**Problem requirements:**
Every line below between the line holding "- new: orange_goblet [536 147]" and the line holding "- new: turquoise_spool [376 208]", inclusive, should be repeated exactly, and all other lines omitted.

[Dataset items]
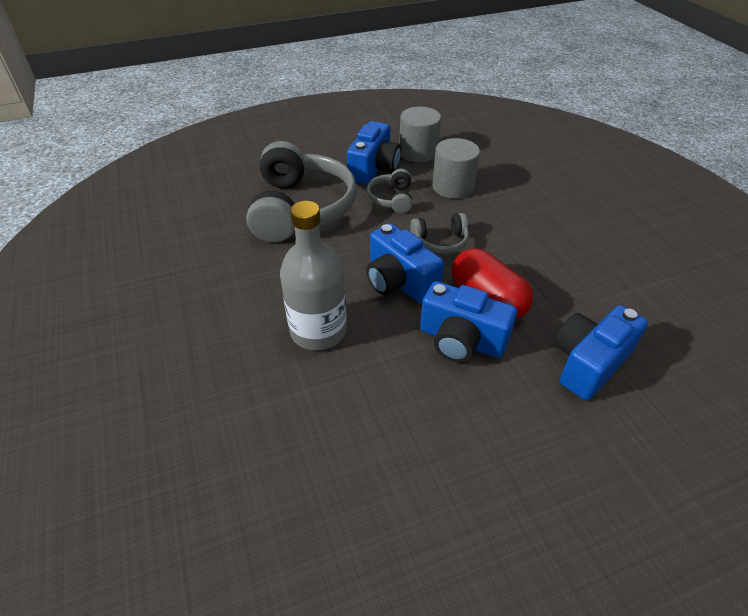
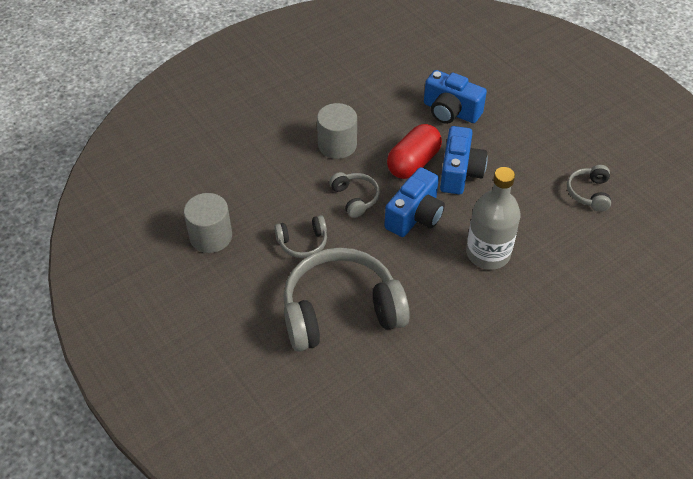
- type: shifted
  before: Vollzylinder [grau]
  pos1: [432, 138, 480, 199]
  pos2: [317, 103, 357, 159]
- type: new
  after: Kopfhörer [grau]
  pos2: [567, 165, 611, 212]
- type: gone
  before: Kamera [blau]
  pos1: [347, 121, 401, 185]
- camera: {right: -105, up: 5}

---

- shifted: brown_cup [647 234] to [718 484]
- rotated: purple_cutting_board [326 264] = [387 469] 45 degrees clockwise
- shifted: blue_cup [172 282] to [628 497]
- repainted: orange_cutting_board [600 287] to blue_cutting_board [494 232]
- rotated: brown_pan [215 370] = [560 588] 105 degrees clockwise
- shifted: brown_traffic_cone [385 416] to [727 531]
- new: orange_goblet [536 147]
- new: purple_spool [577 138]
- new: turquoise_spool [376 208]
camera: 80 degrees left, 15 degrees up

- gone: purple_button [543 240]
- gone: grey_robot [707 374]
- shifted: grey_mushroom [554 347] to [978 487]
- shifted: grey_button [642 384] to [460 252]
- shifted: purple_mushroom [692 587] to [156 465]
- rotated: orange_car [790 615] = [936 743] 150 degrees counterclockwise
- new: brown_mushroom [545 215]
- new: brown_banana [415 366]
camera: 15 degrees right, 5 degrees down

**Solution to this problem:**
- new: orange_goblet [536 147]
- new: purple_spool [577 138]
- new: turquoise_spool [376 208]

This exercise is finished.